▸ TASK OBJECTIVE
All of the entries below need repeating exactly, apart from their images.
---
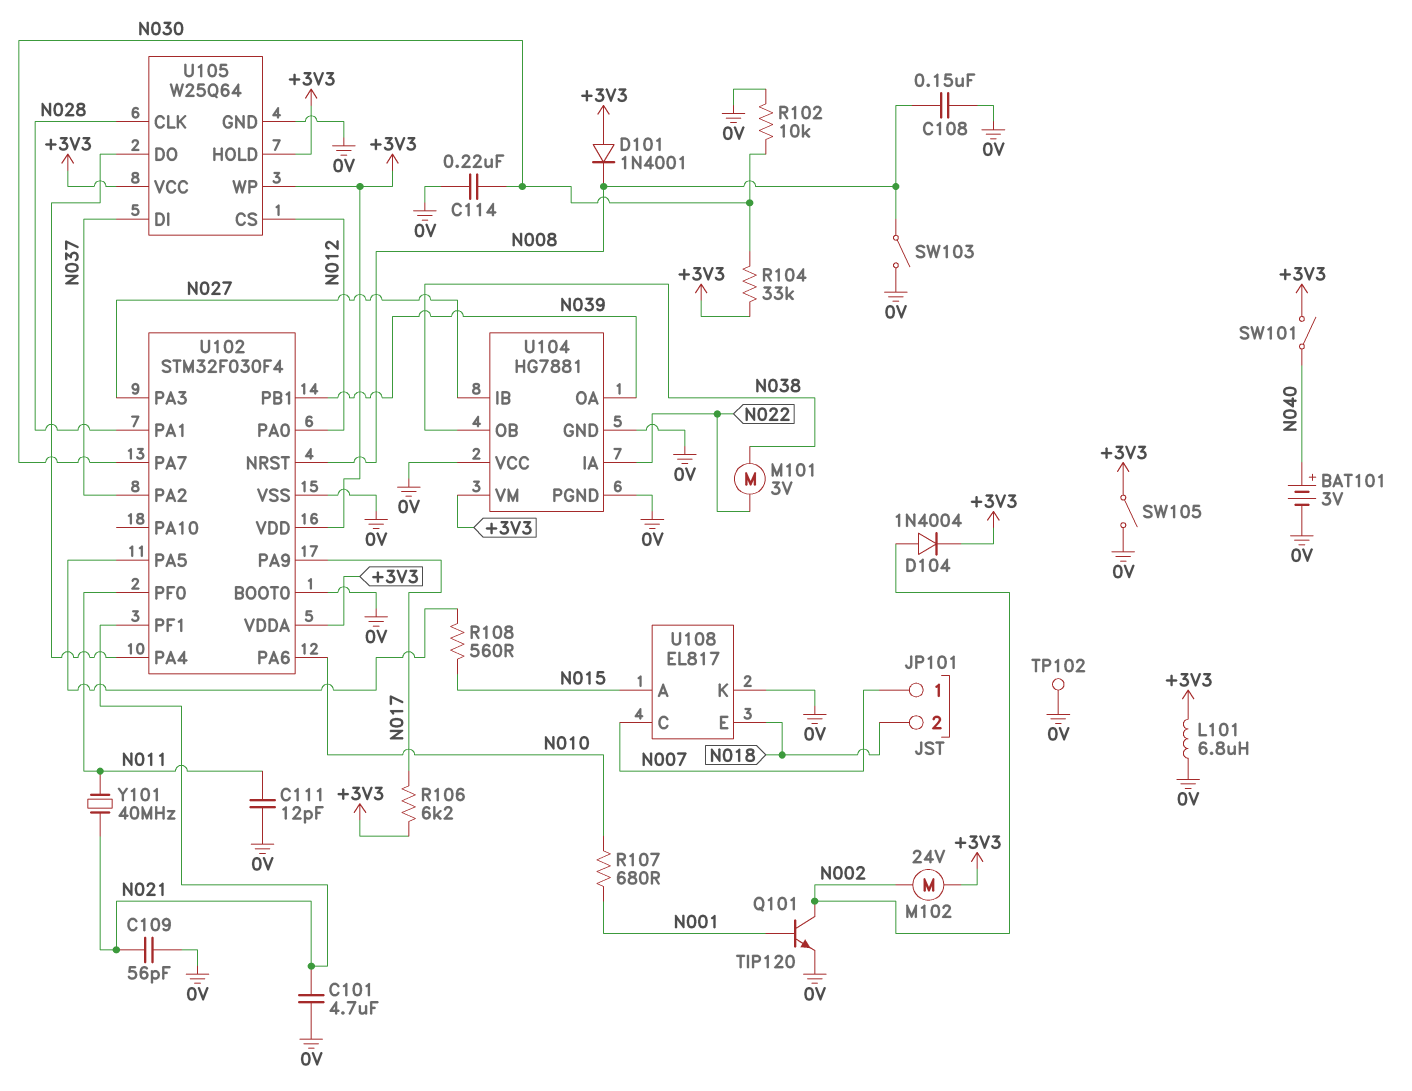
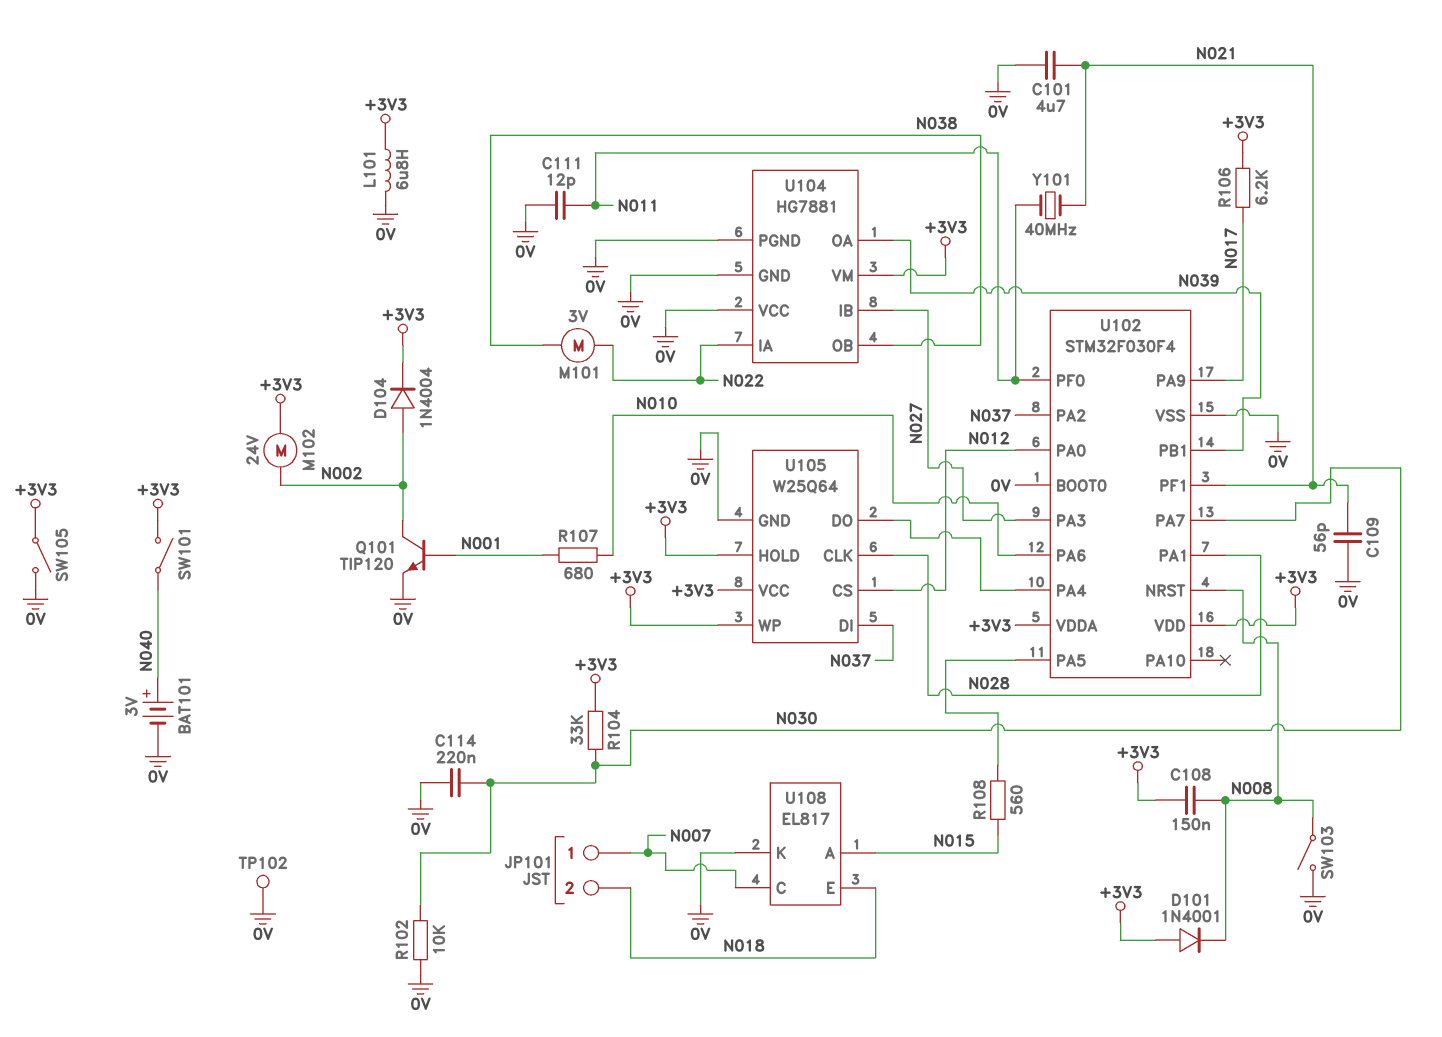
C108: 150nF (0V, N008) -> 150nF (+3V3, N008)

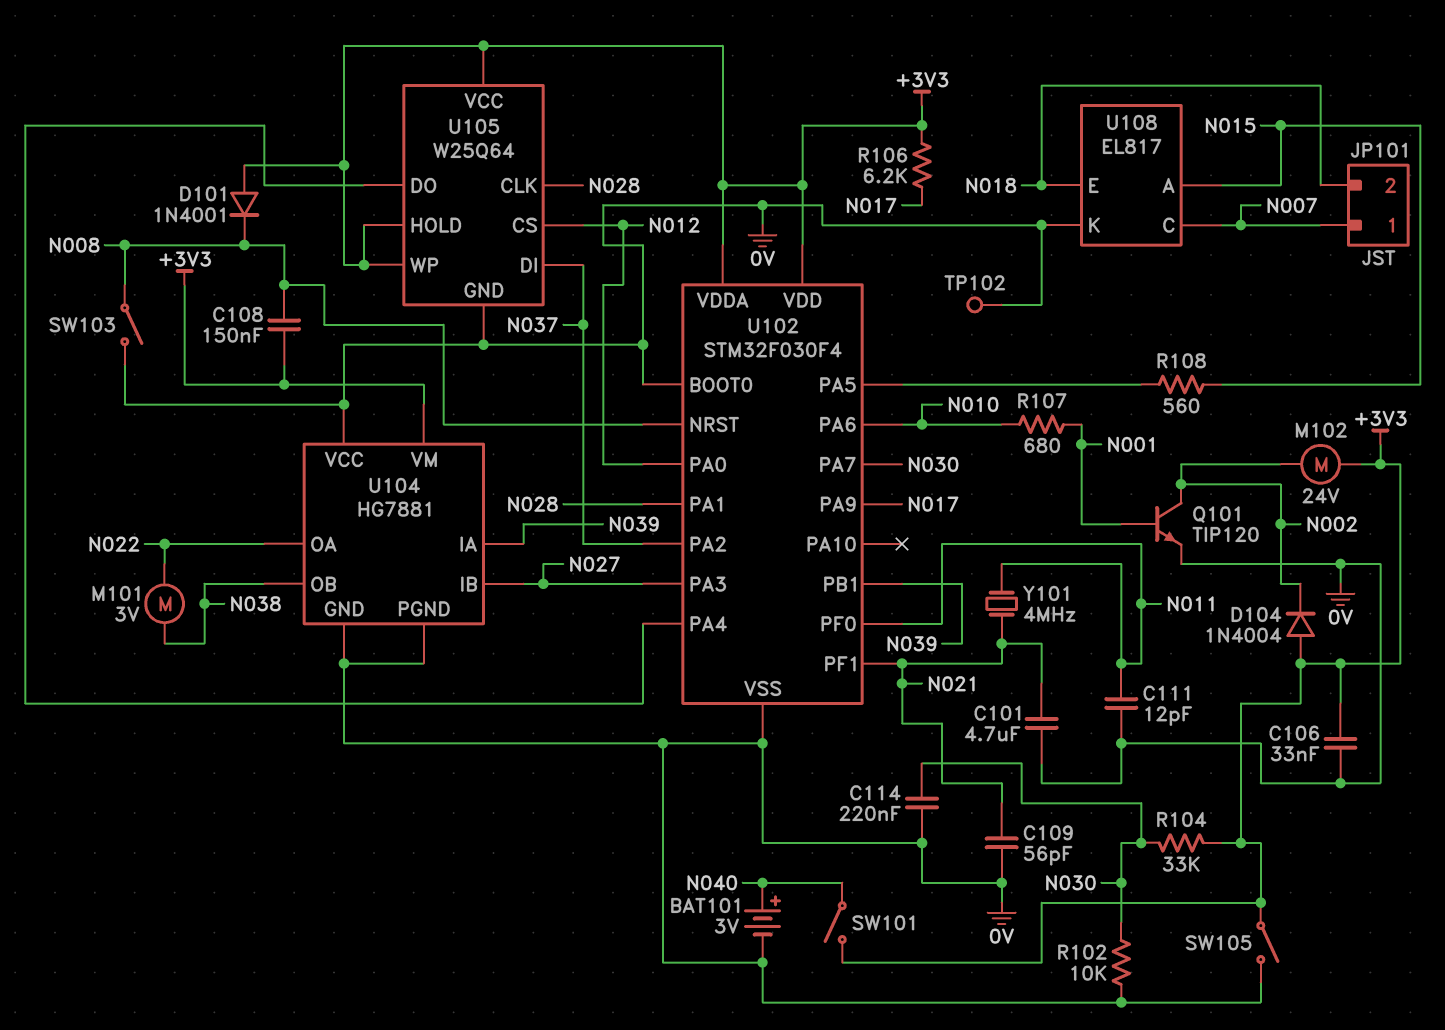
C106: none -> 33nF (+3V3, 0V)
D104: diode 1N4004 (A N002, K +3V3) -> diode 1N4004 (A +3V3, K N002)
L101: 6.8uH (+3V3, 0V) -> none
U104 pin IA: N022 -> N039
U104 pin OA: N039 -> N022
Y101: 40MHz (N011, N021) -> 4MHz (N011, N021)

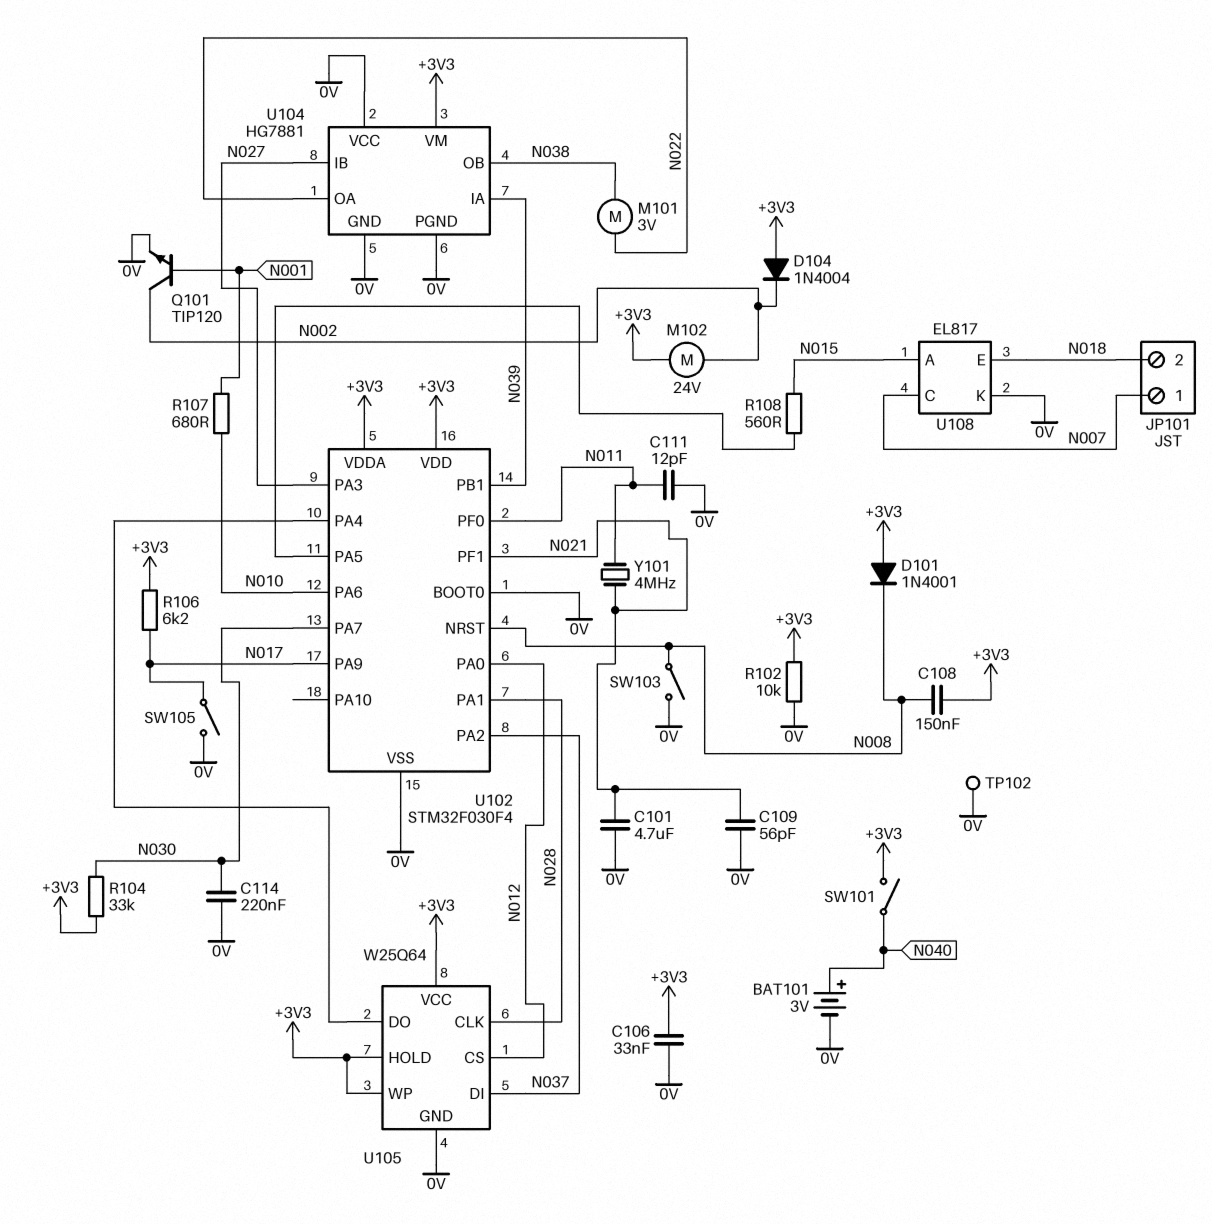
R102: 10k (0V, N030) -> 10k (+3V3, 0V)
SW105: switch (+3V3, 0V) -> switch (0V, N017)

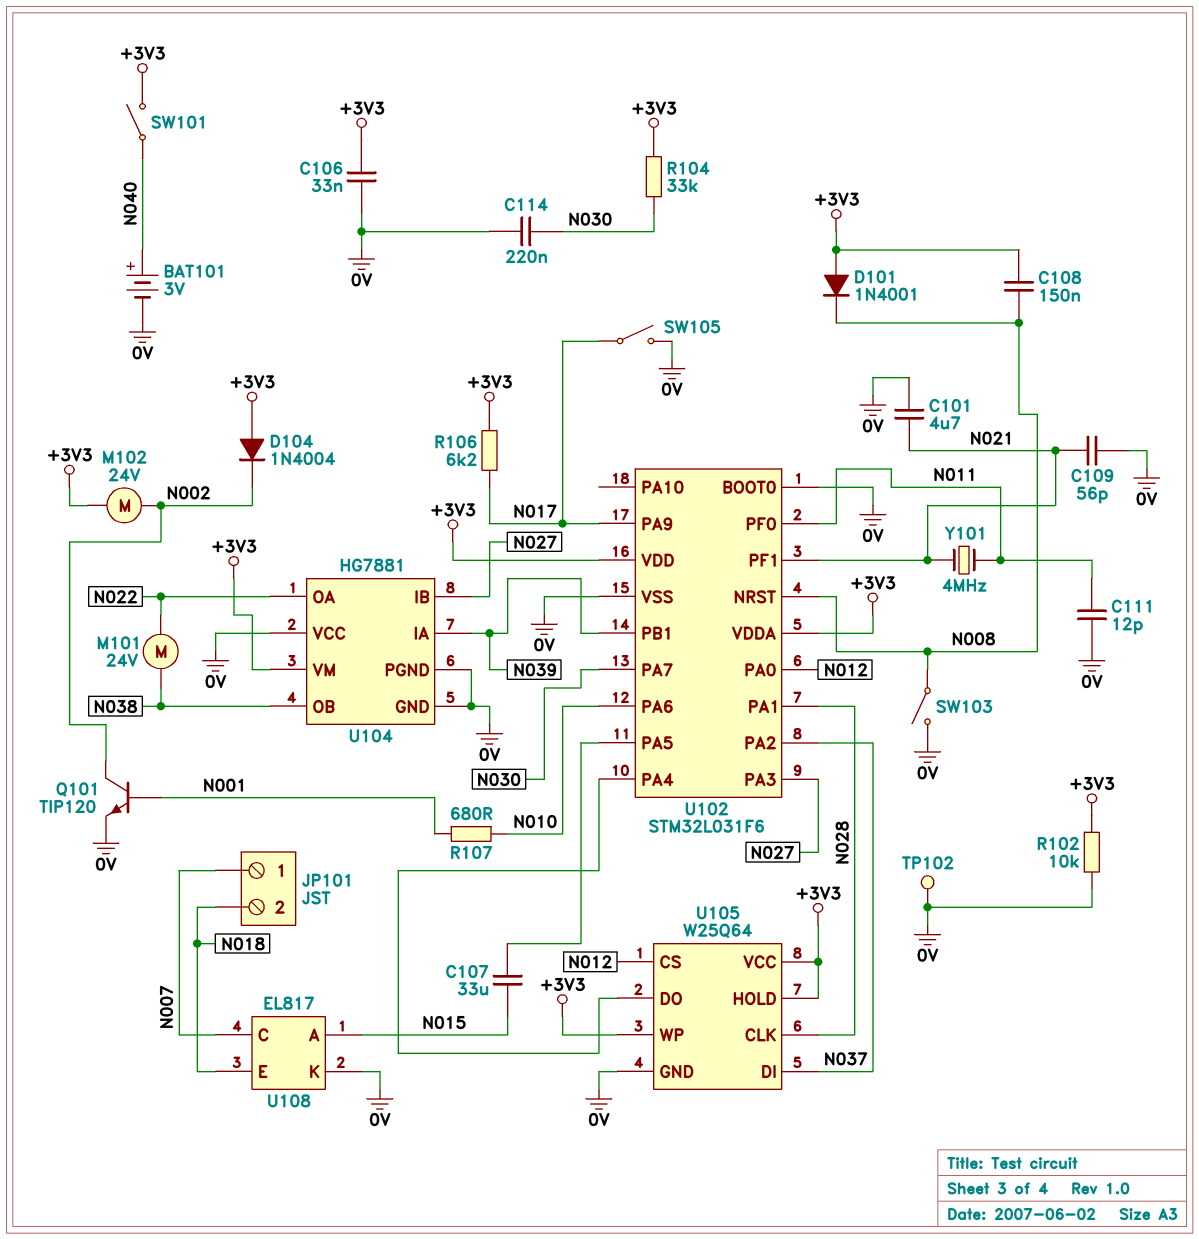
C107: none -> 33uF (N015, U102/PA5)
M101: motor 3V (N022, N038) -> motor 24V (N022, N038)
R108: 560 (N015, U102/PA5) -> none
U102: STM32F030F4 -> STM32L031F6

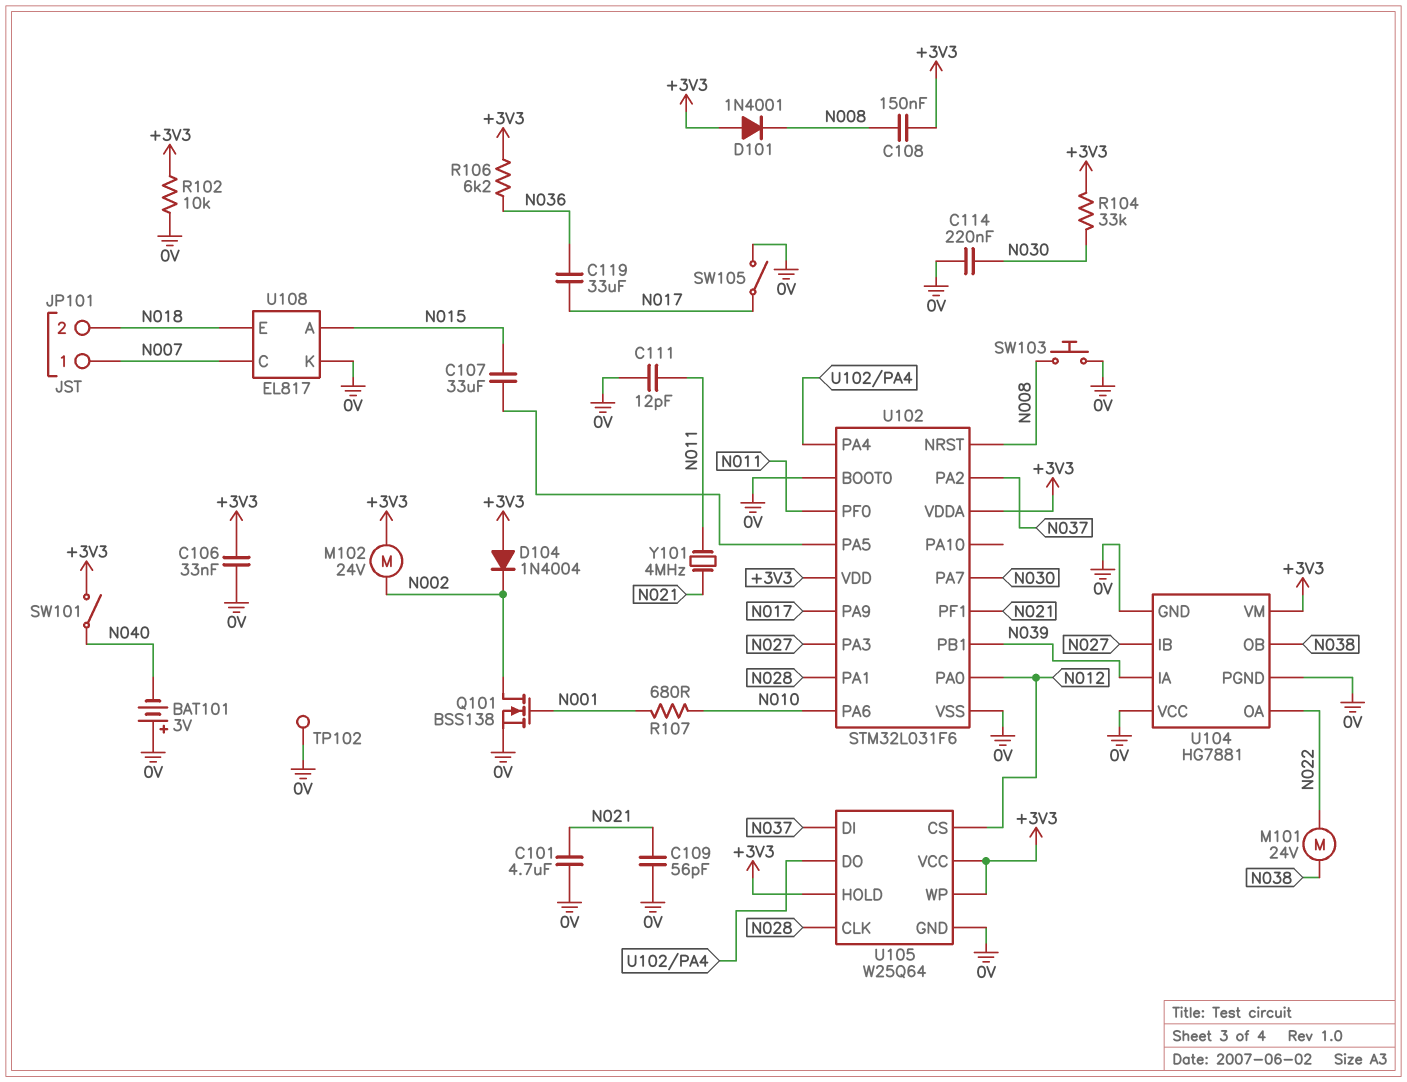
BAT101: 3V (plus N040, minus 0V) -> 3V (plus 0V, minus N040)
C119: none -> 33uF (N017, N036)
Q101: NPN TIP120 (B N001, C N002, E 0V) -> NMOS BSS138 (G N001, D N002, S 0V)
R106: 6.2k (+3V3, N017) -> 6.2k (+3V3, N036)
SW103: switch (0V, N008) -> button (0V, N008)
---
▸ OUTPUT
C108: 150nF (0V, N008) -> 150nF (+3V3, N008)

C106: none -> 33nF (+3V3, 0V)
D104: diode 1N4004 (A N002, K +3V3) -> diode 1N4004 (A +3V3, K N002)
L101: 6.8uH (+3V3, 0V) -> none
U104 pin IA: N022 -> N039
U104 pin OA: N039 -> N022
Y101: 40MHz (N011, N021) -> 4MHz (N011, N021)

R102: 10k (0V, N030) -> 10k (+3V3, 0V)
SW105: switch (+3V3, 0V) -> switch (0V, N017)

C107: none -> 33uF (N015, U102/PA5)
M101: motor 3V (N022, N038) -> motor 24V (N022, N038)
R108: 560 (N015, U102/PA5) -> none
U102: STM32F030F4 -> STM32L031F6

BAT101: 3V (plus N040, minus 0V) -> 3V (plus 0V, minus N040)
C119: none -> 33uF (N017, N036)
Q101: NPN TIP120 (B N001, C N002, E 0V) -> NMOS BSS138 (G N001, D N002, S 0V)
R106: 6.2k (+3V3, N017) -> 6.2k (+3V3, N036)
SW103: switch (0V, N008) -> button (0V, N008)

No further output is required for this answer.